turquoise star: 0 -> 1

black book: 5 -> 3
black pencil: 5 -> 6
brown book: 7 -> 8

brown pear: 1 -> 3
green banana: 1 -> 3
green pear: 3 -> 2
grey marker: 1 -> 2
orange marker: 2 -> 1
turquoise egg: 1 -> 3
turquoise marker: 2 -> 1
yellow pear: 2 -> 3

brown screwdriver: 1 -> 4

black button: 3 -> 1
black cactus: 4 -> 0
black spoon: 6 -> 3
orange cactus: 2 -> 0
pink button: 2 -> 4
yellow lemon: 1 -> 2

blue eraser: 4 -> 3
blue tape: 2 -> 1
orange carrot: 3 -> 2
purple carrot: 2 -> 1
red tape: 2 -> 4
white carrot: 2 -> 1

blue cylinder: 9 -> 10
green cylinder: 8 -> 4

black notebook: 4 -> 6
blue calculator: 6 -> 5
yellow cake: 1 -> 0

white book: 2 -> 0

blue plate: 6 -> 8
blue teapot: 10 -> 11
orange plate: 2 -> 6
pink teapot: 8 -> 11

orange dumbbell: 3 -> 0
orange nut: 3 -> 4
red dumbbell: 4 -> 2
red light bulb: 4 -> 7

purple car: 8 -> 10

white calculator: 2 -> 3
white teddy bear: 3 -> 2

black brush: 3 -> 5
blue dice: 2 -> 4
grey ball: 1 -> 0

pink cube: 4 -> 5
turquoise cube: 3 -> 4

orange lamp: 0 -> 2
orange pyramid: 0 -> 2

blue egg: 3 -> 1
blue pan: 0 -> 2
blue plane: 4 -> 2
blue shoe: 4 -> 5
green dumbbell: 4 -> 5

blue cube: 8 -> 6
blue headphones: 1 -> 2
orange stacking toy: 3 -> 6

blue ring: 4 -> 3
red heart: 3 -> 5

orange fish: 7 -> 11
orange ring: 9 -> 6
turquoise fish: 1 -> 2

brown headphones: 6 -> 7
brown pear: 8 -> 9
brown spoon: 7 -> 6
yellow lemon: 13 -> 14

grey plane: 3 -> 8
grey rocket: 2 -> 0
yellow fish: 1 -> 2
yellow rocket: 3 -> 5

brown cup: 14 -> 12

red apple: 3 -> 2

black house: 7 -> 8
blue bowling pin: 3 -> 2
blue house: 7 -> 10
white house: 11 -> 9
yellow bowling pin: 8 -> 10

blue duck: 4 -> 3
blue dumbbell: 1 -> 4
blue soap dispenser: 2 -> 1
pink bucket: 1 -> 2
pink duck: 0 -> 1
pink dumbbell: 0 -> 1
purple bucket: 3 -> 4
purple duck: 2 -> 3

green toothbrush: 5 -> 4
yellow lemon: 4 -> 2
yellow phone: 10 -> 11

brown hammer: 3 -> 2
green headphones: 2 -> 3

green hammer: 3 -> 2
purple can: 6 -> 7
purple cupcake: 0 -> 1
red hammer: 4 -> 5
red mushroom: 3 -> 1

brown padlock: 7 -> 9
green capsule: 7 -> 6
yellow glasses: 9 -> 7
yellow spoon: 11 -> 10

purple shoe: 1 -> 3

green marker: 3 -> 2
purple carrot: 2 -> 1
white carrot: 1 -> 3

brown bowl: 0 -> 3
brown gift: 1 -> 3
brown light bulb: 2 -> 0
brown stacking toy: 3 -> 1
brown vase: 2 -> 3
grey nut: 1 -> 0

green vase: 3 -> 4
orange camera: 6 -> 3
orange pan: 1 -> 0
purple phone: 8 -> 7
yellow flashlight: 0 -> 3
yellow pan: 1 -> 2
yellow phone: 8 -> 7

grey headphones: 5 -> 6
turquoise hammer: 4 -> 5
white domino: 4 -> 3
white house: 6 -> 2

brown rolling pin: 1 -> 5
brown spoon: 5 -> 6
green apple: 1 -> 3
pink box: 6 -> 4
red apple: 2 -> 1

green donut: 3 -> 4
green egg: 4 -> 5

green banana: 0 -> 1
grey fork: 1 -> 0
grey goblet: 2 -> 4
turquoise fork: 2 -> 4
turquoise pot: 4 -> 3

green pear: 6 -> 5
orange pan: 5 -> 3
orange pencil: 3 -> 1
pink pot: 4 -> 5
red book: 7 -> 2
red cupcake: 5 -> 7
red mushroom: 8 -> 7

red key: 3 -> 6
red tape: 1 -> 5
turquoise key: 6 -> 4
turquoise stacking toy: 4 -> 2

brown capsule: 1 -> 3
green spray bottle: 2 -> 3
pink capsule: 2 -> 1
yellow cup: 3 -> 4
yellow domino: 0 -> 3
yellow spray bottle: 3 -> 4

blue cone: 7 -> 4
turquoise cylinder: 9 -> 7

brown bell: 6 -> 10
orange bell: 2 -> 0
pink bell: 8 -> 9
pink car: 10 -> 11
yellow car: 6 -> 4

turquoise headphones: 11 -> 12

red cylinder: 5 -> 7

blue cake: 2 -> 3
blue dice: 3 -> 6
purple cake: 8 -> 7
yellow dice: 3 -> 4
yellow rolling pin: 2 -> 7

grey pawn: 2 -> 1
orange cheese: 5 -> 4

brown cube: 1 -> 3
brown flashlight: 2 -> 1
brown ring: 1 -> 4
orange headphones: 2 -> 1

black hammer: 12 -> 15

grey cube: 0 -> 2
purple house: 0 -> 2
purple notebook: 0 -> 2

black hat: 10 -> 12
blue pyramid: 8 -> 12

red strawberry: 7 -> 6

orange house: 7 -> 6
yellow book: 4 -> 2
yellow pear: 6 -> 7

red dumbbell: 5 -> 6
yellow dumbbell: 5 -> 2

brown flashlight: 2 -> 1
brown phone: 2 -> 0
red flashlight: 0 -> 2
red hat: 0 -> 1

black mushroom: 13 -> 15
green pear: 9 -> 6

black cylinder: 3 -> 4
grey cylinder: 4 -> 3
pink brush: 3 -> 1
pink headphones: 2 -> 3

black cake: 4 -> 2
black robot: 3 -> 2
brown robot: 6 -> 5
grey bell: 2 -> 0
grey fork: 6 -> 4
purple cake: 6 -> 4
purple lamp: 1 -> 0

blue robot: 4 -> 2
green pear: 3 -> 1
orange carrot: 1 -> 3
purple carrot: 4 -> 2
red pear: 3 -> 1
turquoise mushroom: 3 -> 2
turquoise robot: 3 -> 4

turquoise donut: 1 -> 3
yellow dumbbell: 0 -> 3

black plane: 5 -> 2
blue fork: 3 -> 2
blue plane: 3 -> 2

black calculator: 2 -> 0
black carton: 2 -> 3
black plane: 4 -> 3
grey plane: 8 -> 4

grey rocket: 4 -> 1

§ **What is expected**:
After reading through the records, retype all of them exactly.

§ **Problem solution**:
turquoise star: 0 -> 1

black book: 5 -> 3
black pencil: 5 -> 6
brown book: 7 -> 8

brown pear: 1 -> 3
green banana: 1 -> 3
green pear: 3 -> 2
grey marker: 1 -> 2
orange marker: 2 -> 1
turquoise egg: 1 -> 3
turquoise marker: 2 -> 1
yellow pear: 2 -> 3

brown screwdriver: 1 -> 4

black button: 3 -> 1
black cactus: 4 -> 0
black spoon: 6 -> 3
orange cactus: 2 -> 0
pink button: 2 -> 4
yellow lemon: 1 -> 2

blue eraser: 4 -> 3
blue tape: 2 -> 1
orange carrot: 3 -> 2
purple carrot: 2 -> 1
red tape: 2 -> 4
white carrot: 2 -> 1

blue cylinder: 9 -> 10
green cylinder: 8 -> 4

black notebook: 4 -> 6
blue calculator: 6 -> 5
yellow cake: 1 -> 0

white book: 2 -> 0

blue plate: 6 -> 8
blue teapot: 10 -> 11
orange plate: 2 -> 6
pink teapot: 8 -> 11

orange dumbbell: 3 -> 0
orange nut: 3 -> 4
red dumbbell: 4 -> 2
red light bulb: 4 -> 7

purple car: 8 -> 10

white calculator: 2 -> 3
white teddy bear: 3 -> 2

black brush: 3 -> 5
blue dice: 2 -> 4
grey ball: 1 -> 0

pink cube: 4 -> 5
turquoise cube: 3 -> 4

orange lamp: 0 -> 2
orange pyramid: 0 -> 2

blue egg: 3 -> 1
blue pan: 0 -> 2
blue plane: 4 -> 2
blue shoe: 4 -> 5
green dumbbell: 4 -> 5

blue cube: 8 -> 6
blue headphones: 1 -> 2
orange stacking toy: 3 -> 6

blue ring: 4 -> 3
red heart: 3 -> 5

orange fish: 7 -> 11
orange ring: 9 -> 6
turquoise fish: 1 -> 2

brown headphones: 6 -> 7
brown pear: 8 -> 9
brown spoon: 7 -> 6
yellow lemon: 13 -> 14

grey plane: 3 -> 8
grey rocket: 2 -> 0
yellow fish: 1 -> 2
yellow rocket: 3 -> 5

brown cup: 14 -> 12

red apple: 3 -> 2

black house: 7 -> 8
blue bowling pin: 3 -> 2
blue house: 7 -> 10
white house: 11 -> 9
yellow bowling pin: 8 -> 10

blue duck: 4 -> 3
blue dumbbell: 1 -> 4
blue soap dispenser: 2 -> 1
pink bucket: 1 -> 2
pink duck: 0 -> 1
pink dumbbell: 0 -> 1
purple bucket: 3 -> 4
purple duck: 2 -> 3

green toothbrush: 5 -> 4
yellow lemon: 4 -> 2
yellow phone: 10 -> 11

brown hammer: 3 -> 2
green headphones: 2 -> 3

green hammer: 3 -> 2
purple can: 6 -> 7
purple cupcake: 0 -> 1
red hammer: 4 -> 5
red mushroom: 3 -> 1

brown padlock: 7 -> 9
green capsule: 7 -> 6
yellow glasses: 9 -> 7
yellow spoon: 11 -> 10

purple shoe: 1 -> 3

green marker: 3 -> 2
purple carrot: 2 -> 1
white carrot: 1 -> 3

brown bowl: 0 -> 3
brown gift: 1 -> 3
brown light bulb: 2 -> 0
brown stacking toy: 3 -> 1
brown vase: 2 -> 3
grey nut: 1 -> 0

green vase: 3 -> 4
orange camera: 6 -> 3
orange pan: 1 -> 0
purple phone: 8 -> 7
yellow flashlight: 0 -> 3
yellow pan: 1 -> 2
yellow phone: 8 -> 7

grey headphones: 5 -> 6
turquoise hammer: 4 -> 5
white domino: 4 -> 3
white house: 6 -> 2

brown rolling pin: 1 -> 5
brown spoon: 5 -> 6
green apple: 1 -> 3
pink box: 6 -> 4
red apple: 2 -> 1

green donut: 3 -> 4
green egg: 4 -> 5

green banana: 0 -> 1
grey fork: 1 -> 0
grey goblet: 2 -> 4
turquoise fork: 2 -> 4
turquoise pot: 4 -> 3

green pear: 6 -> 5
orange pan: 5 -> 3
orange pencil: 3 -> 1
pink pot: 4 -> 5
red book: 7 -> 2
red cupcake: 5 -> 7
red mushroom: 8 -> 7

red key: 3 -> 6
red tape: 1 -> 5
turquoise key: 6 -> 4
turquoise stacking toy: 4 -> 2

brown capsule: 1 -> 3
green spray bottle: 2 -> 3
pink capsule: 2 -> 1
yellow cup: 3 -> 4
yellow domino: 0 -> 3
yellow spray bottle: 3 -> 4

blue cone: 7 -> 4
turquoise cylinder: 9 -> 7

brown bell: 6 -> 10
orange bell: 2 -> 0
pink bell: 8 -> 9
pink car: 10 -> 11
yellow car: 6 -> 4

turquoise headphones: 11 -> 12

red cylinder: 5 -> 7

blue cake: 2 -> 3
blue dice: 3 -> 6
purple cake: 8 -> 7
yellow dice: 3 -> 4
yellow rolling pin: 2 -> 7

grey pawn: 2 -> 1
orange cheese: 5 -> 4

brown cube: 1 -> 3
brown flashlight: 2 -> 1
brown ring: 1 -> 4
orange headphones: 2 -> 1

black hammer: 12 -> 15

grey cube: 0 -> 2
purple house: 0 -> 2
purple notebook: 0 -> 2

black hat: 10 -> 12
blue pyramid: 8 -> 12

red strawberry: 7 -> 6

orange house: 7 -> 6
yellow book: 4 -> 2
yellow pear: 6 -> 7

red dumbbell: 5 -> 6
yellow dumbbell: 5 -> 2

brown flashlight: 2 -> 1
brown phone: 2 -> 0
red flashlight: 0 -> 2
red hat: 0 -> 1

black mushroom: 13 -> 15
green pear: 9 -> 6

black cylinder: 3 -> 4
grey cylinder: 4 -> 3
pink brush: 3 -> 1
pink headphones: 2 -> 3

black cake: 4 -> 2
black robot: 3 -> 2
brown robot: 6 -> 5
grey bell: 2 -> 0
grey fork: 6 -> 4
purple cake: 6 -> 4
purple lamp: 1 -> 0

blue robot: 4 -> 2
green pear: 3 -> 1
orange carrot: 1 -> 3
purple carrot: 4 -> 2
red pear: 3 -> 1
turquoise mushroom: 3 -> 2
turquoise robot: 3 -> 4

turquoise donut: 1 -> 3
yellow dumbbell: 0 -> 3

black plane: 5 -> 2
blue fork: 3 -> 2
blue plane: 3 -> 2

black calculator: 2 -> 0
black carton: 2 -> 3
black plane: 4 -> 3
grey plane: 8 -> 4

grey rocket: 4 -> 1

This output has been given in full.